→ Problem requirements
Update the listing below by changing every "purple" to "violet" and leaving everything else the same. Omit the pictures from your answer.

→ Data for this exercise
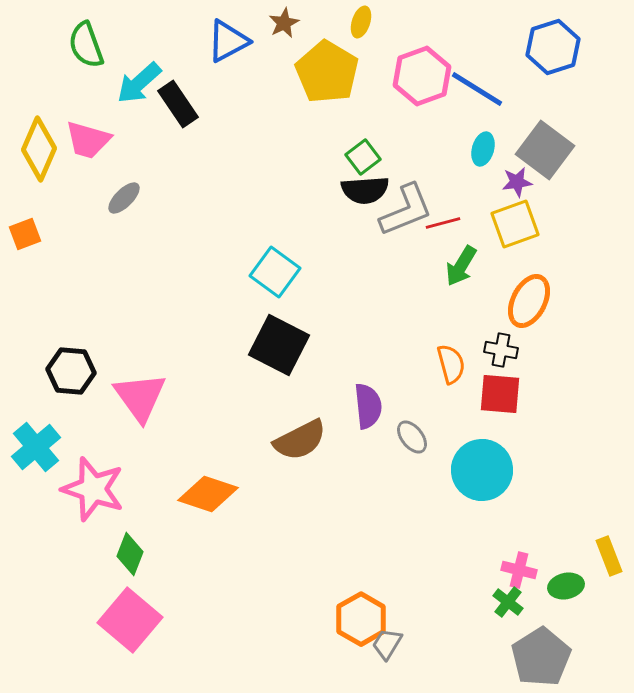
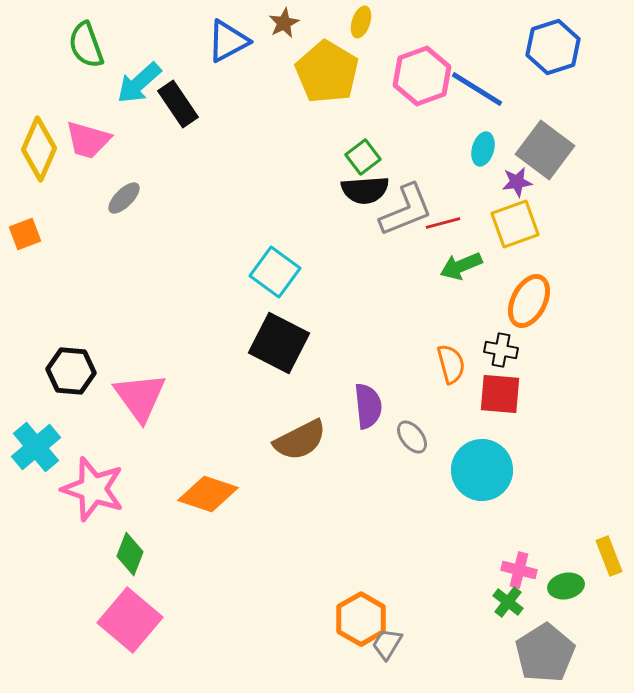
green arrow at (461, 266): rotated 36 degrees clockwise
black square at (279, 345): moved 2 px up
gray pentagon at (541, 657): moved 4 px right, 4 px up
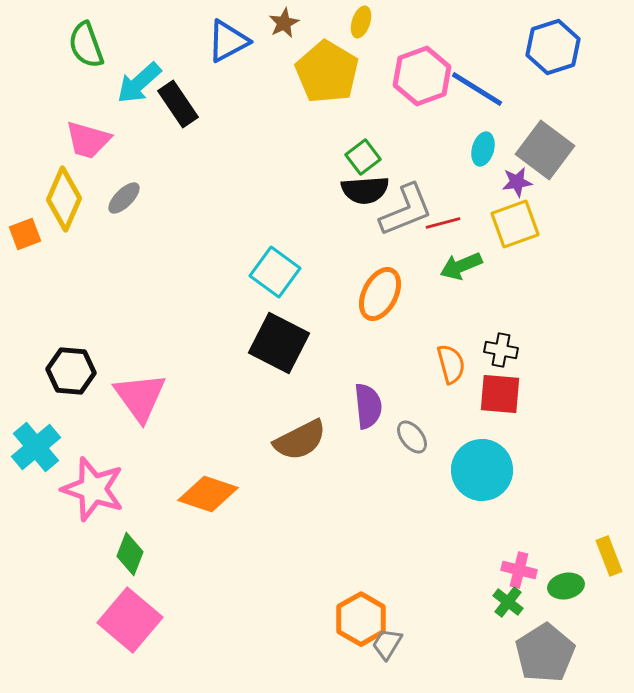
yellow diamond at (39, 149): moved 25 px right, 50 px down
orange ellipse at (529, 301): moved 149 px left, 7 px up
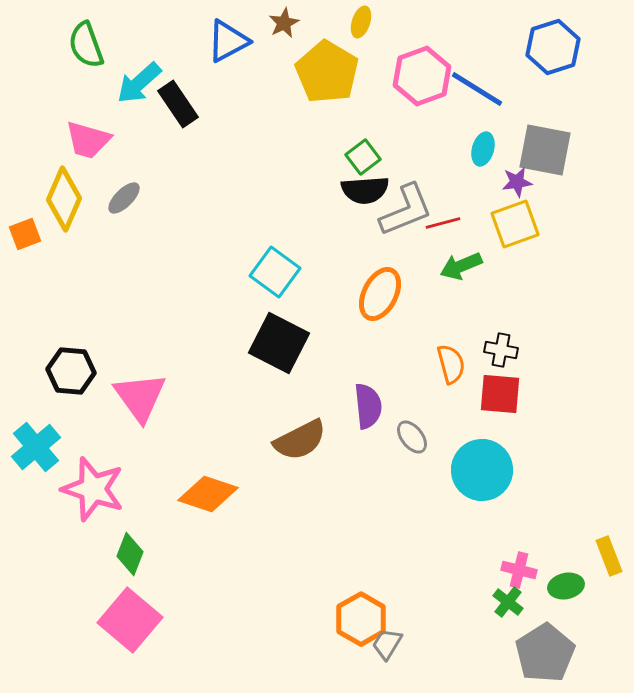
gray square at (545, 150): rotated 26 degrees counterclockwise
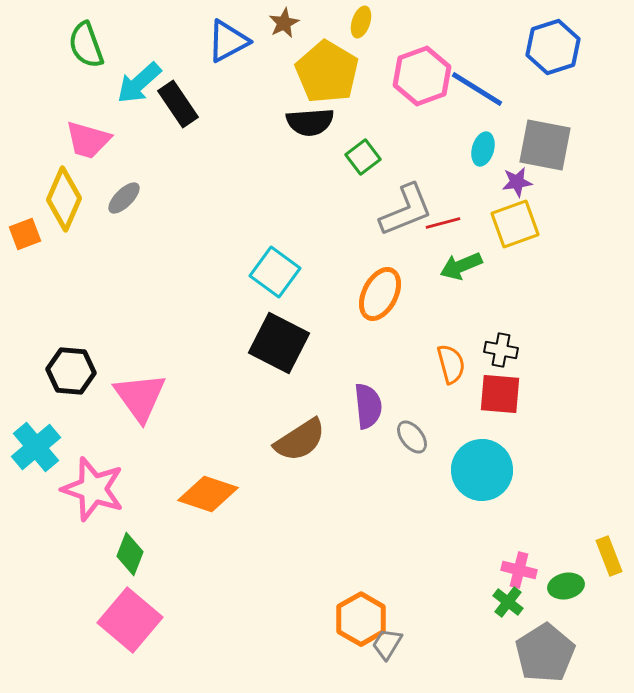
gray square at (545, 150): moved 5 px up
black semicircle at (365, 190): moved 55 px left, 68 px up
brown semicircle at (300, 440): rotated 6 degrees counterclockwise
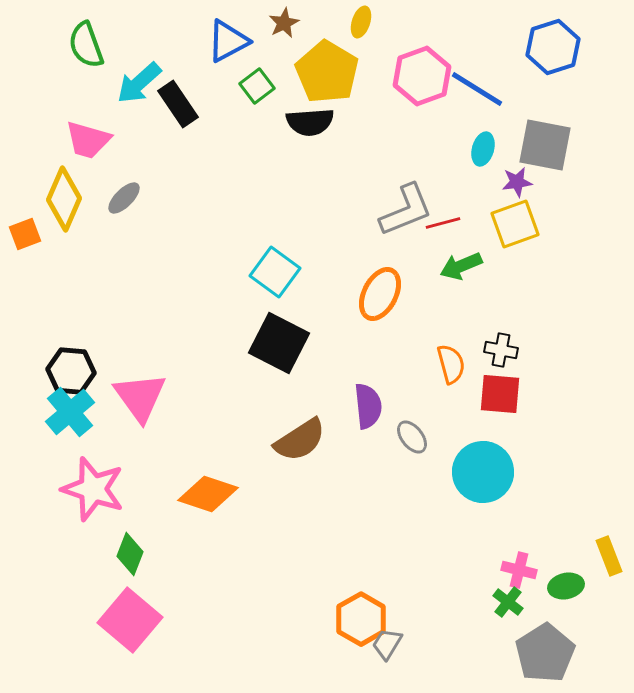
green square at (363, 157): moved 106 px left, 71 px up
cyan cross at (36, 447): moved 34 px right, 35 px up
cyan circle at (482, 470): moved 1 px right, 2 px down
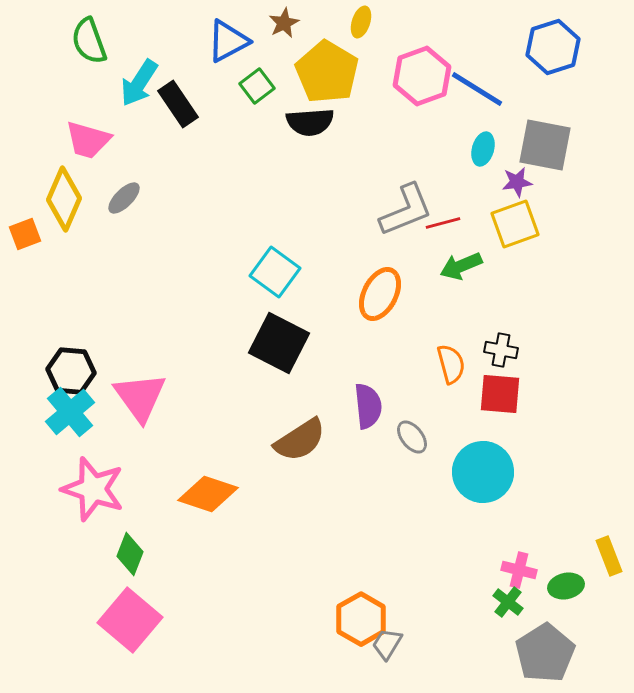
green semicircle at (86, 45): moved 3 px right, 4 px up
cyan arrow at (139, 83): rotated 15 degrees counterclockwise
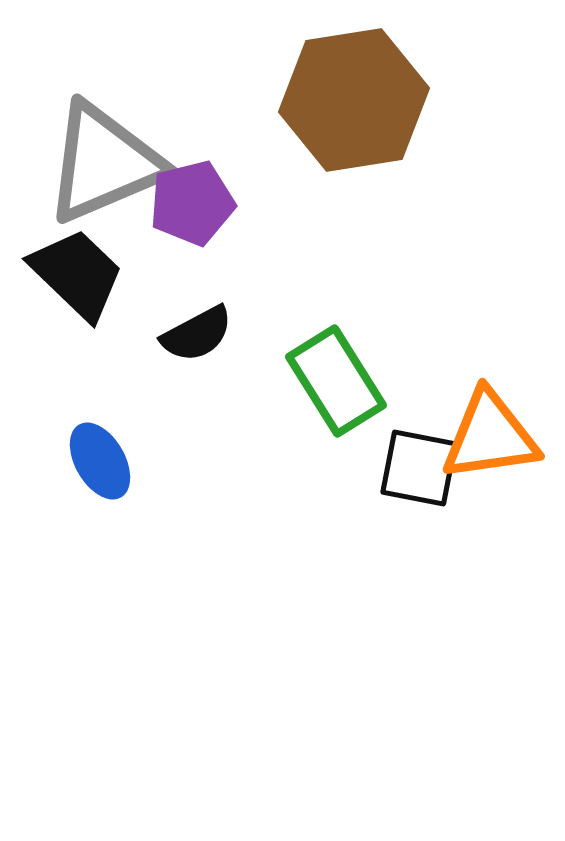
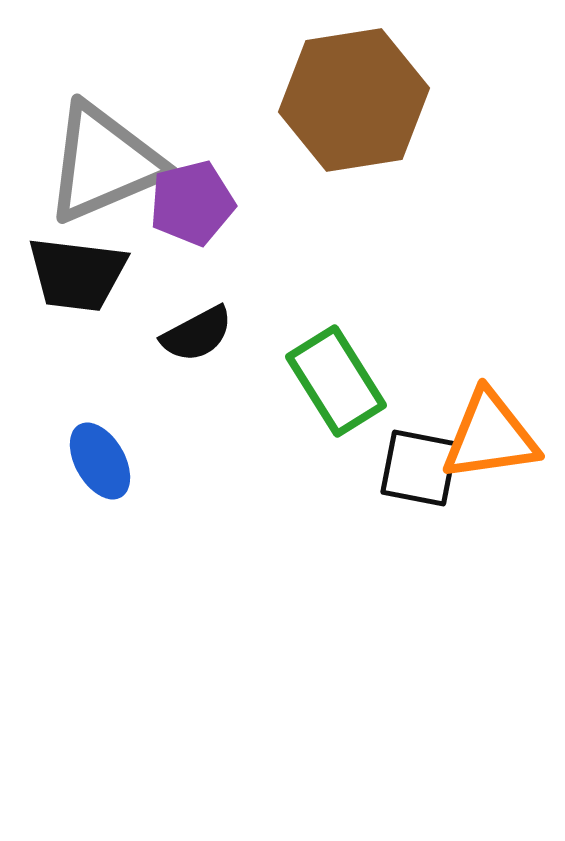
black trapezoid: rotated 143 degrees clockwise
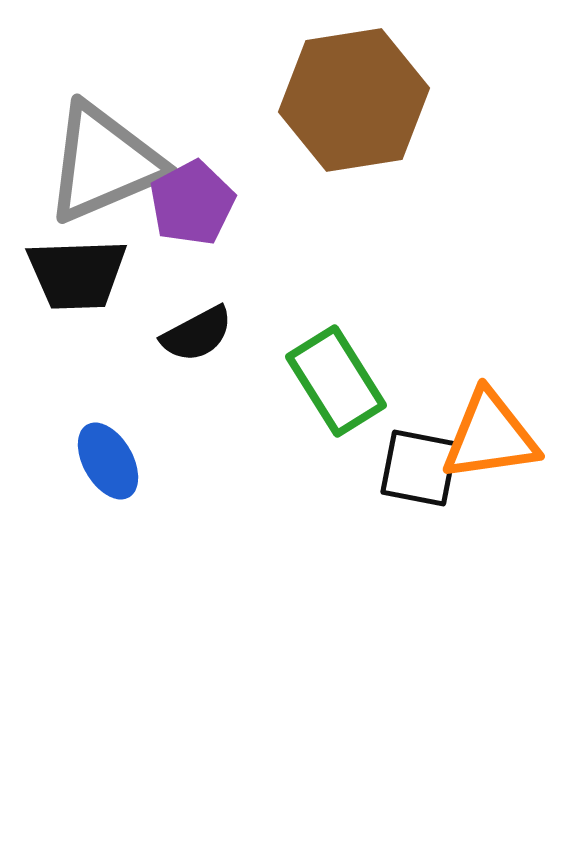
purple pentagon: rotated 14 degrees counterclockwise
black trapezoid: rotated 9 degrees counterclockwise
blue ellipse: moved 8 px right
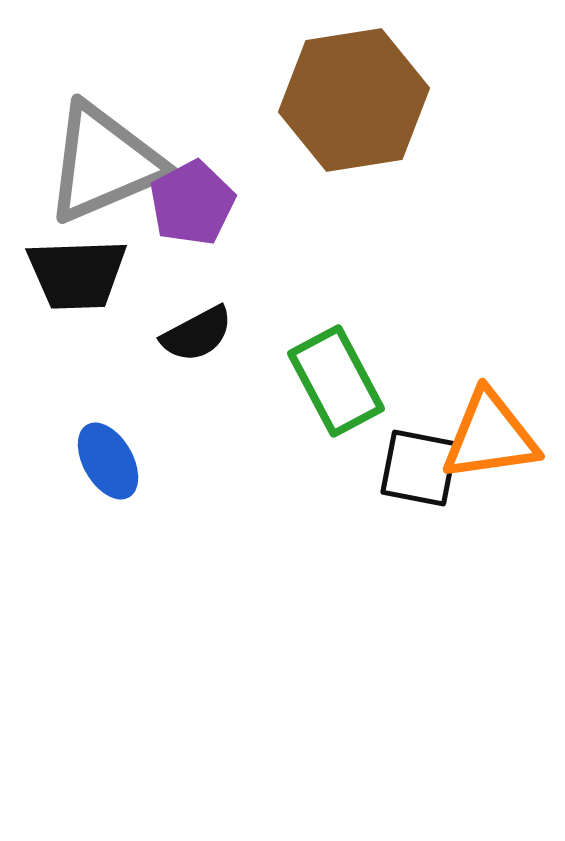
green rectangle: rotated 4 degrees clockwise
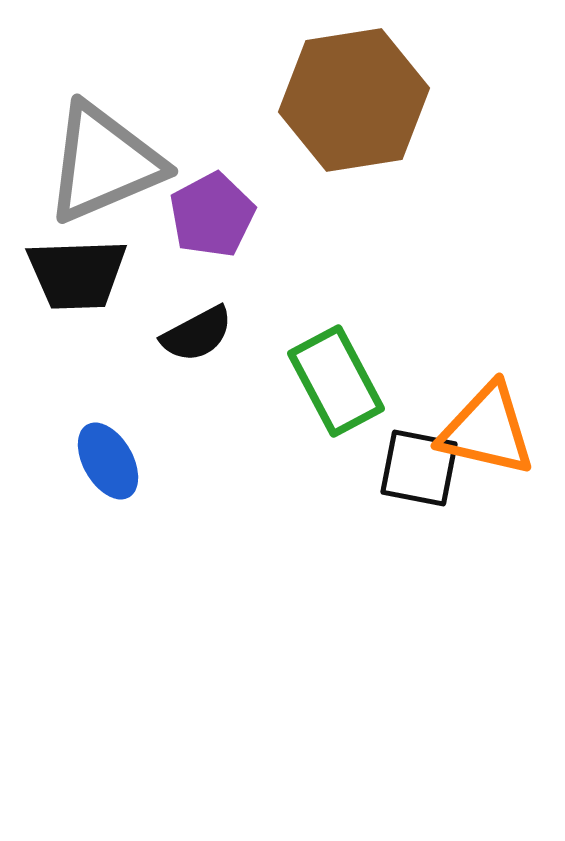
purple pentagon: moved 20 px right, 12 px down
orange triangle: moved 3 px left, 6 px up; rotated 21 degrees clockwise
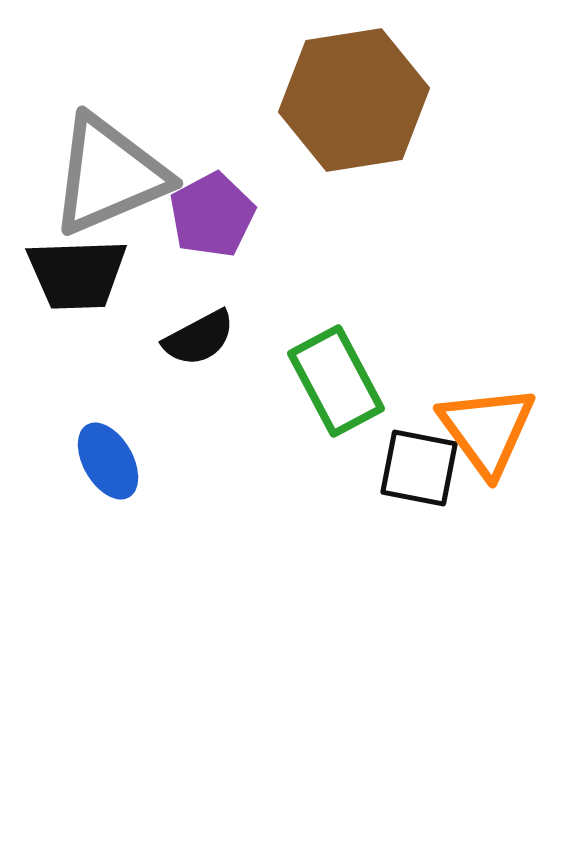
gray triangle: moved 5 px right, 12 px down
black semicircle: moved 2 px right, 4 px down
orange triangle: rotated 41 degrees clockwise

→ Result of the exercise
green arrow at (461, 266): rotated 36 degrees clockwise
black square at (279, 345): moved 2 px up
gray pentagon at (541, 657): moved 4 px right, 4 px up
yellow diamond at (39, 149): moved 25 px right, 50 px down
orange ellipse at (529, 301): moved 149 px left, 7 px up
gray square at (545, 150): rotated 26 degrees counterclockwise
gray square at (545, 150): moved 5 px up
black semicircle at (365, 190): moved 55 px left, 68 px up
brown semicircle at (300, 440): rotated 6 degrees counterclockwise
green square at (363, 157): moved 106 px left, 71 px up
cyan cross at (36, 447): moved 34 px right, 35 px up
cyan circle at (482, 470): moved 1 px right, 2 px down
green semicircle at (86, 45): moved 3 px right, 4 px up
cyan arrow at (139, 83): rotated 15 degrees counterclockwise
black trapezoid: rotated 143 degrees clockwise
violet pentagon: rotated 14 degrees counterclockwise
black trapezoid: rotated 9 degrees counterclockwise
blue ellipse: moved 8 px right
green rectangle: rotated 4 degrees clockwise
violet pentagon: moved 20 px right, 12 px down
orange triangle: moved 3 px left, 6 px up; rotated 21 degrees clockwise
gray triangle: moved 5 px right, 12 px down
black semicircle: moved 2 px right, 4 px down
orange triangle: rotated 41 degrees clockwise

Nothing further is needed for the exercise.